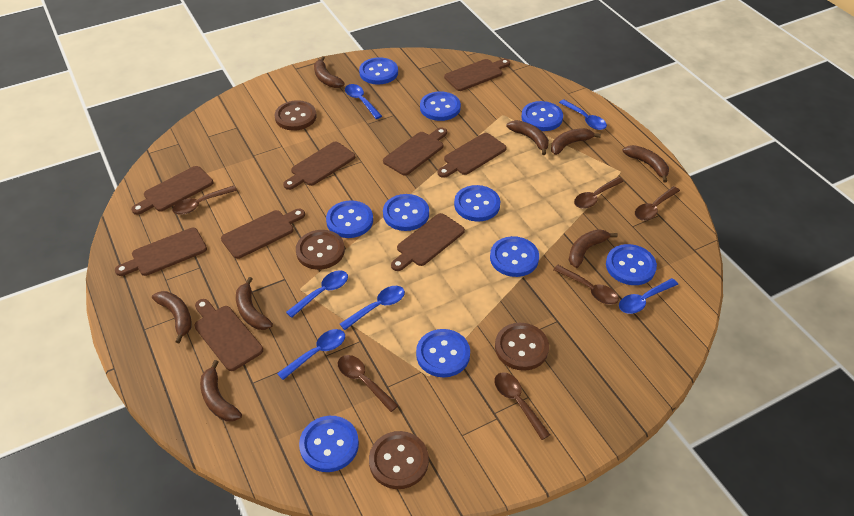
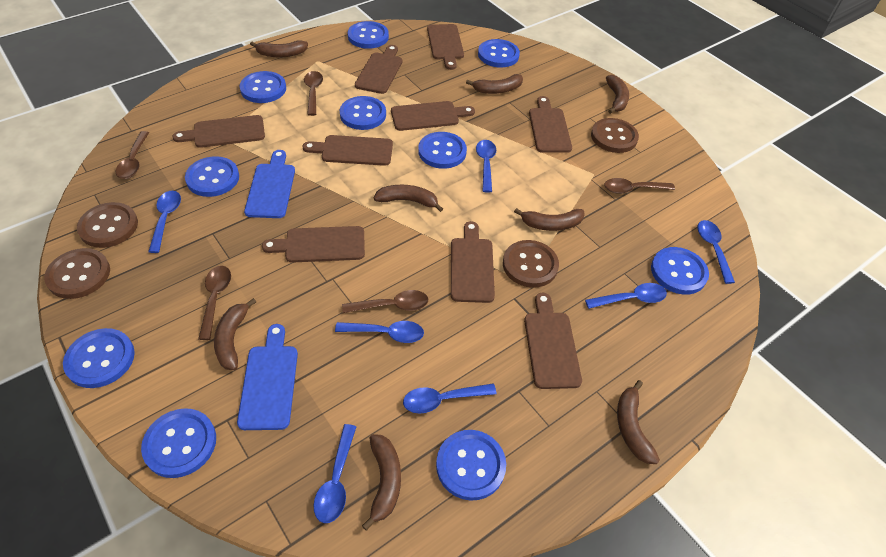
blue cutting board: 0 -> 2
blue spoon: 6 -> 7
brown spoon: 6 -> 5

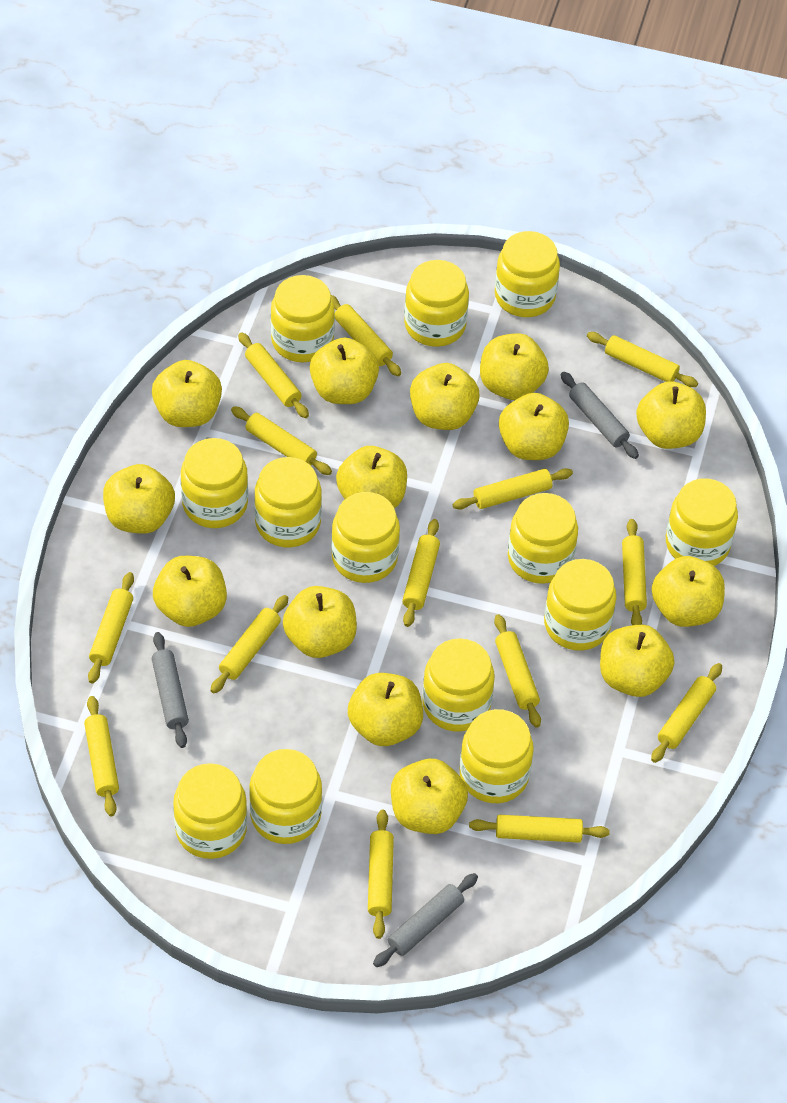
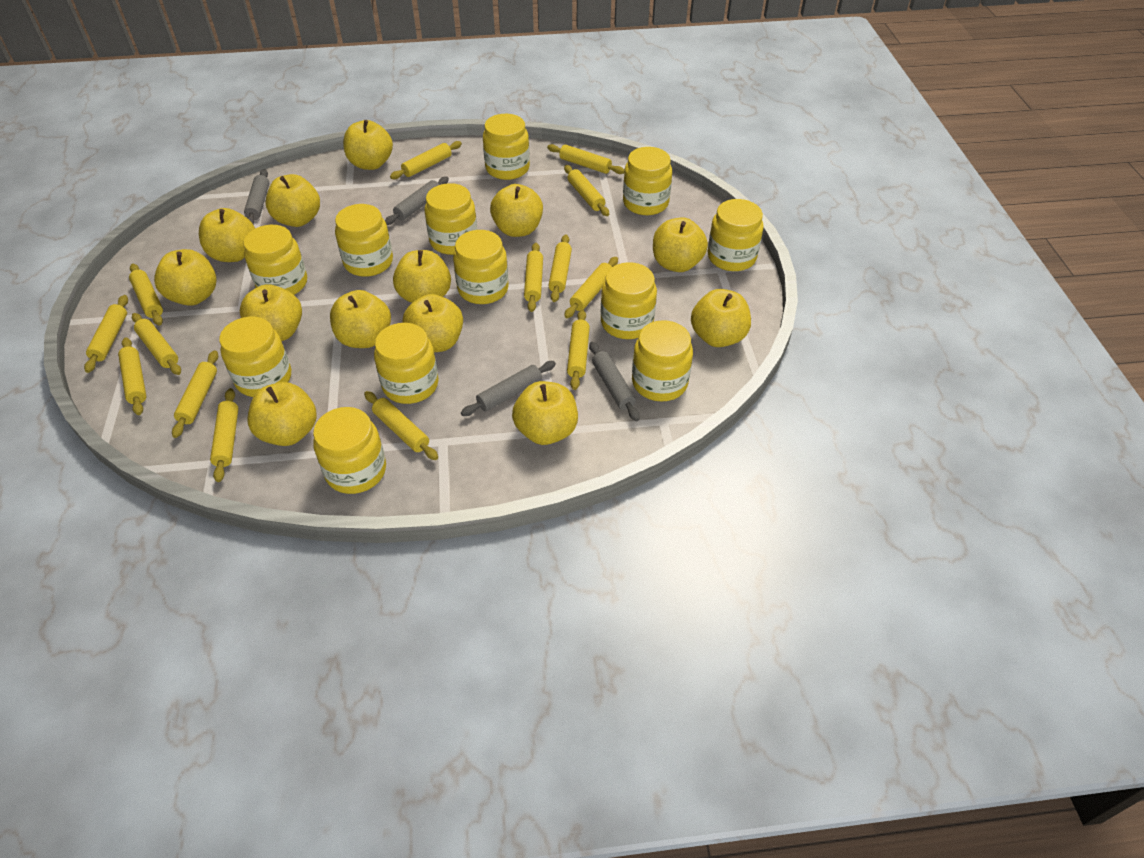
grey rolling pin: 3 -> 4
yellow apple: 14 -> 13
yellow jar: 13 -> 12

□ □ □ □

For the records above, give every line again exactly and skip the pictures.

THE COMPLETED TASK:
blue cutting board: 0 -> 2
blue spoon: 6 -> 7
brown spoon: 6 -> 5

grey rolling pin: 3 -> 4
yellow apple: 14 -> 13
yellow jar: 13 -> 12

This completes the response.